• [PROBLEM DESCRIPTION]:
Repeat each line of the data below exactly, but skip the pictures.

• [DATA IN THIS EXERCISE]:

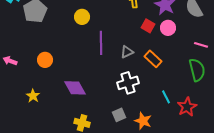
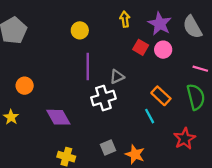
yellow circle: (82, 17) -> (80, 30), moved
orange rectangle: (153, 59) -> (161, 96), moved
white cross: (128, 83) -> (103, 98), moved
yellow star: (33, 96) -> (11, 117), moved
cyan line: (166, 97) -> (150, 116), moved

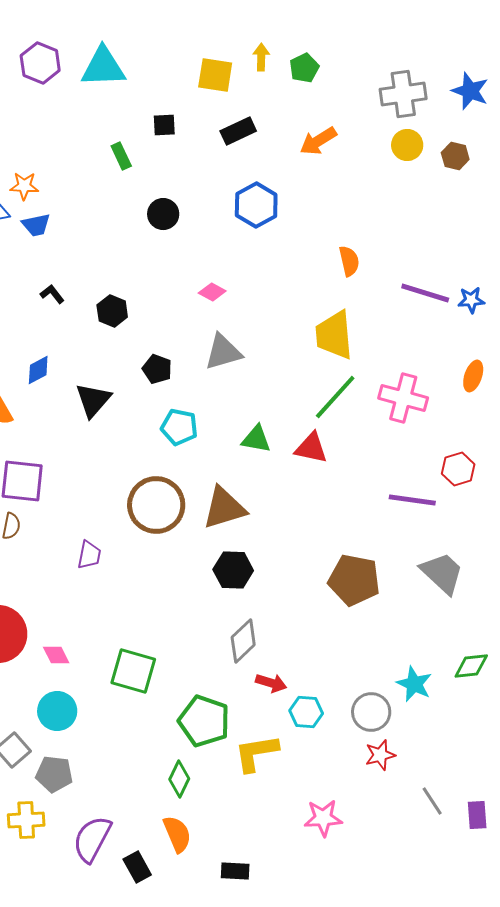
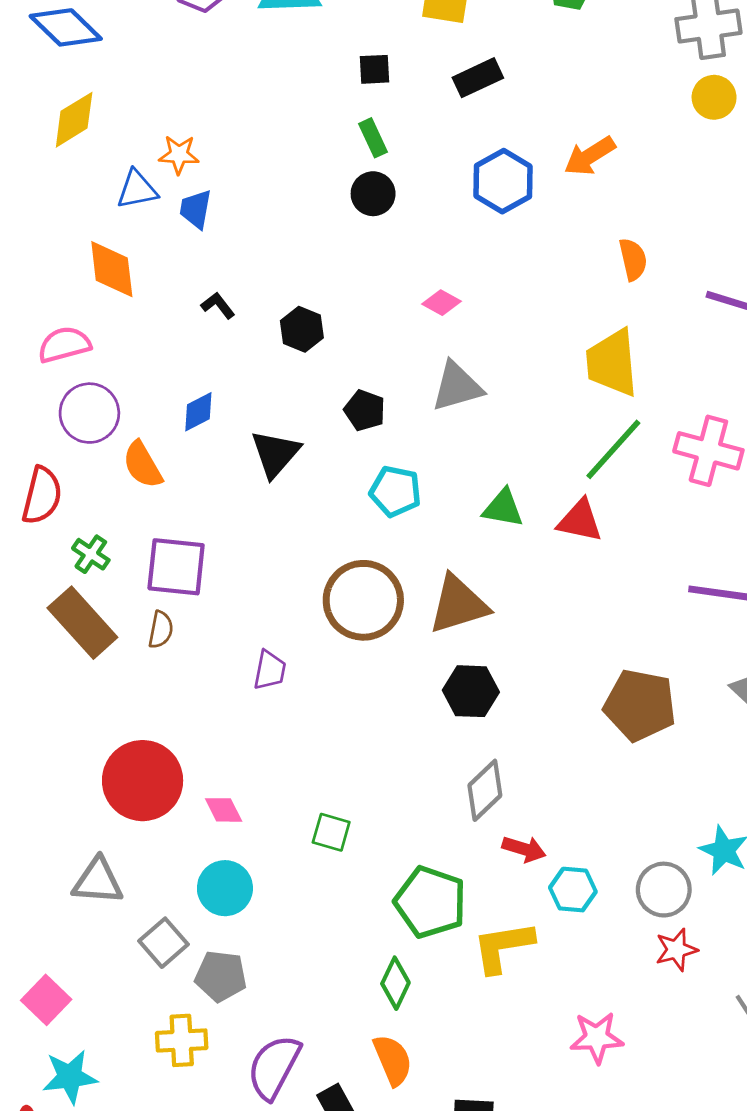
orange arrow: (318, 141) -> (590, 156), moved
green rectangle: (121, 156) -> (373, 138), moved
blue trapezoid: (36, 225) -> (196, 209), turned 112
green square: (133, 671) -> (331, 832), size x0.6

• [YOUR RESPONSE]:
yellow circle: (82, 17) -> (80, 30), moved
orange rectangle: (153, 59) -> (161, 96), moved
white cross: (128, 83) -> (103, 98), moved
yellow star: (33, 96) -> (11, 117), moved
cyan line: (166, 97) -> (150, 116), moved

orange arrow: (318, 141) -> (590, 156), moved
green rectangle: (121, 156) -> (373, 138), moved
blue trapezoid: (36, 225) -> (196, 209), turned 112
green square: (133, 671) -> (331, 832), size x0.6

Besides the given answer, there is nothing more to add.